◆ WHAT TO PRODUCE ◆
Each record that follows is to be duplicated exactly, though its pictures are not.

[Scene difference descriptions]
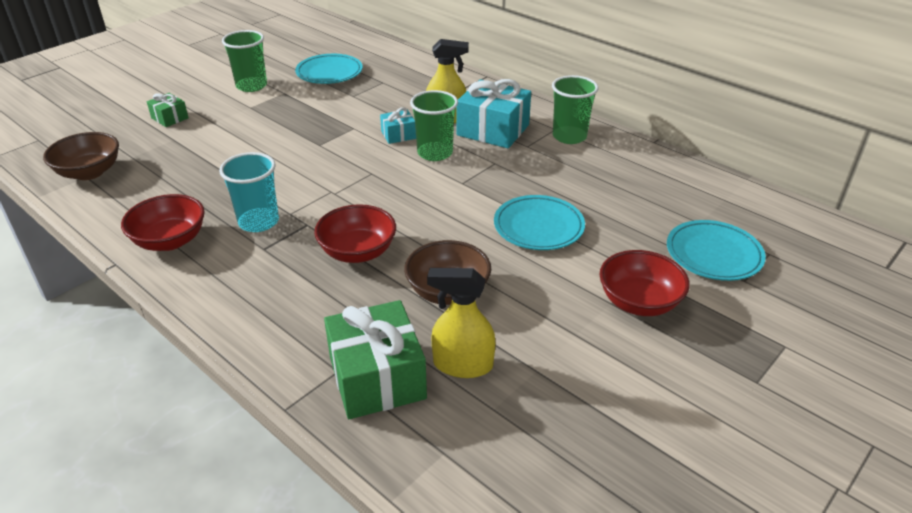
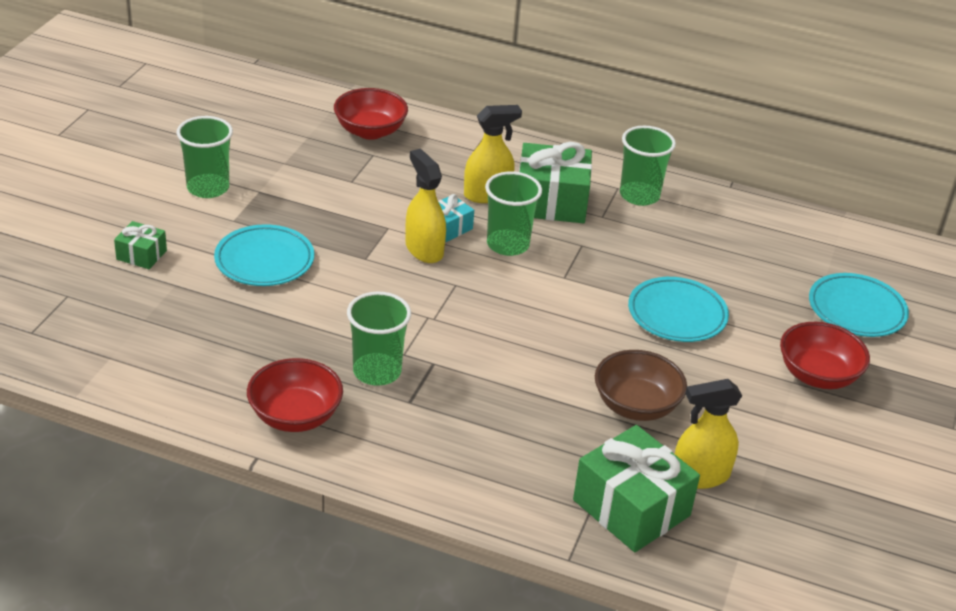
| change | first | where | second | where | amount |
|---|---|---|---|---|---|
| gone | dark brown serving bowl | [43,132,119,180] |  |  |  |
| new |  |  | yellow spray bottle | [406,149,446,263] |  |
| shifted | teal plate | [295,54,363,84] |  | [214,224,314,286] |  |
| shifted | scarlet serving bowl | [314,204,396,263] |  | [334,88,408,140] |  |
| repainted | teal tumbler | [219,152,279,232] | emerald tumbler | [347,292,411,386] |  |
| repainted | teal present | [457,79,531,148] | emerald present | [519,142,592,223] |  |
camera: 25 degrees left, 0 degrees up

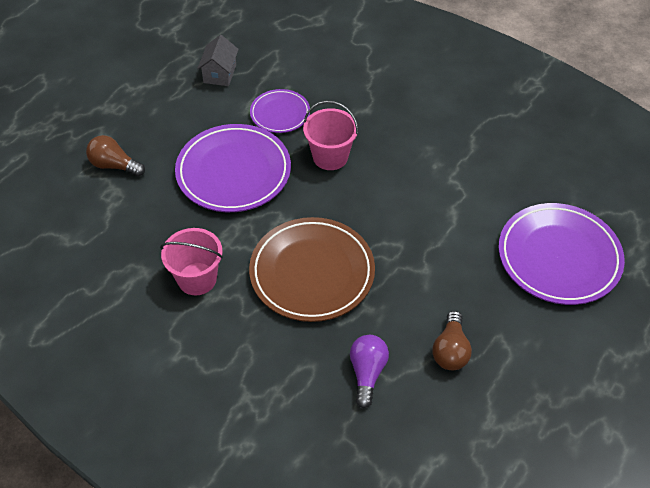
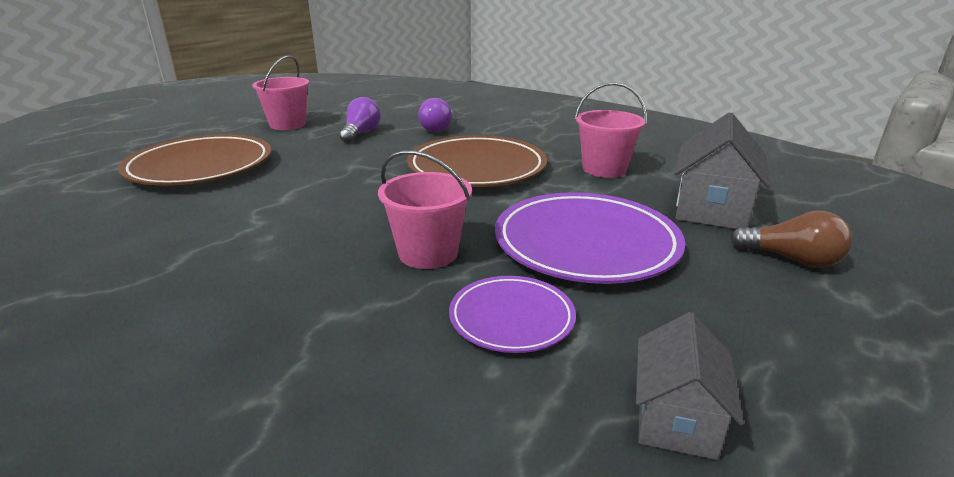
| change | first | where | second | where | amount |
|---|---|---|---|---|---|
| new |  |  | rosy bucket | [252,55,309,130] |  |
| new |  |  | gray cottage | [674,113,771,229] |  |
| repainted | dark brown lightbulb | [432,311,472,370] | violet lightbulb | [339,97,381,143] |  |
| repainted | violet plate | [498,203,625,305] | dark brown plate | [118,134,271,186] |  |
camera: 175 degrees left, 25 degrees down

◆ RESULT ◆
| change | first | where | second | where | amount |
|---|---|---|---|---|---|
| gone | dark brown serving bowl | [43,132,119,180] |  |  |  |
| new |  |  | yellow spray bottle | [406,149,446,263] |  |
| shifted | teal plate | [295,54,363,84] |  | [214,224,314,286] |  |
| shifted | scarlet serving bowl | [314,204,396,263] |  | [334,88,408,140] |  |
| repainted | teal tumbler | [219,152,279,232] | emerald tumbler | [347,292,411,386] |  |
| repainted | teal present | [457,79,531,148] | emerald present | [519,142,592,223] |  |
camera: 25 degrees left, 0 degrees up

| change | first | where | second | where | amount |
|---|---|---|---|---|---|
| new |  |  | rosy bucket | [252,55,309,130] |  |
| new |  |  | gray cottage | [674,113,771,229] |  |
| repainted | dark brown lightbulb | [432,311,472,370] | violet lightbulb | [339,97,381,143] |  |
| repainted | violet plate | [498,203,625,305] | dark brown plate | [118,134,271,186] |  |
camera: 175 degrees left, 25 degrees down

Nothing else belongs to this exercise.